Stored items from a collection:
= = = = = = =
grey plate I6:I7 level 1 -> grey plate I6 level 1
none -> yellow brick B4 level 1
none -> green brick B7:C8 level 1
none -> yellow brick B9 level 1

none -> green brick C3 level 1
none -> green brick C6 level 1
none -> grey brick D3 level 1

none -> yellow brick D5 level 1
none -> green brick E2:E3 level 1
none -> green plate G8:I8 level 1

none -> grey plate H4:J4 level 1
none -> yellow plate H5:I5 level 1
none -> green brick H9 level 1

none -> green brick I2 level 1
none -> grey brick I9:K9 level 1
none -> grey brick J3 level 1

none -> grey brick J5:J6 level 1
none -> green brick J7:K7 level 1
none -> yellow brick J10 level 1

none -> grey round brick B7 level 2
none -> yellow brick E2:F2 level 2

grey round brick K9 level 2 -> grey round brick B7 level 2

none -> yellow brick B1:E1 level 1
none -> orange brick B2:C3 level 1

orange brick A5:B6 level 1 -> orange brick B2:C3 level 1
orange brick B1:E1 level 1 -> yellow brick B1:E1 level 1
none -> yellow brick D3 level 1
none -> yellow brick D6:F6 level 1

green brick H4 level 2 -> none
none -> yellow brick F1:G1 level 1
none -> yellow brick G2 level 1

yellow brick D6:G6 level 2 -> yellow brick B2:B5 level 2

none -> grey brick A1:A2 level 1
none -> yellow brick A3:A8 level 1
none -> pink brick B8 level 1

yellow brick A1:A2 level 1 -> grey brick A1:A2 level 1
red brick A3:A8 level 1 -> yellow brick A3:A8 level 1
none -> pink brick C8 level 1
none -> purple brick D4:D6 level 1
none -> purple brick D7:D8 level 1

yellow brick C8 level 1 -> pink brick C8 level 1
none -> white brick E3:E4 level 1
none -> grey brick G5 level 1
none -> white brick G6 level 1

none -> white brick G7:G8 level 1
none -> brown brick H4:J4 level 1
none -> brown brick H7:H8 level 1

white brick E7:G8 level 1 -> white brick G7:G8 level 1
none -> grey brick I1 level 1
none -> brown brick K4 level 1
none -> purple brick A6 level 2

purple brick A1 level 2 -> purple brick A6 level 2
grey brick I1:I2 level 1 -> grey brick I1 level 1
= = = = = = =
EXERCISE:
Reproduce, word for word, the lines of the data from the one that contains "none -> brown brick H7:H8 level 1" to the end, both ends included.

TASK OUTPUT:
none -> brown brick H7:H8 level 1

white brick E7:G8 level 1 -> white brick G7:G8 level 1
none -> grey brick I1 level 1
none -> brown brick K4 level 1
none -> purple brick A6 level 2

purple brick A1 level 2 -> purple brick A6 level 2
grey brick I1:I2 level 1 -> grey brick I1 level 1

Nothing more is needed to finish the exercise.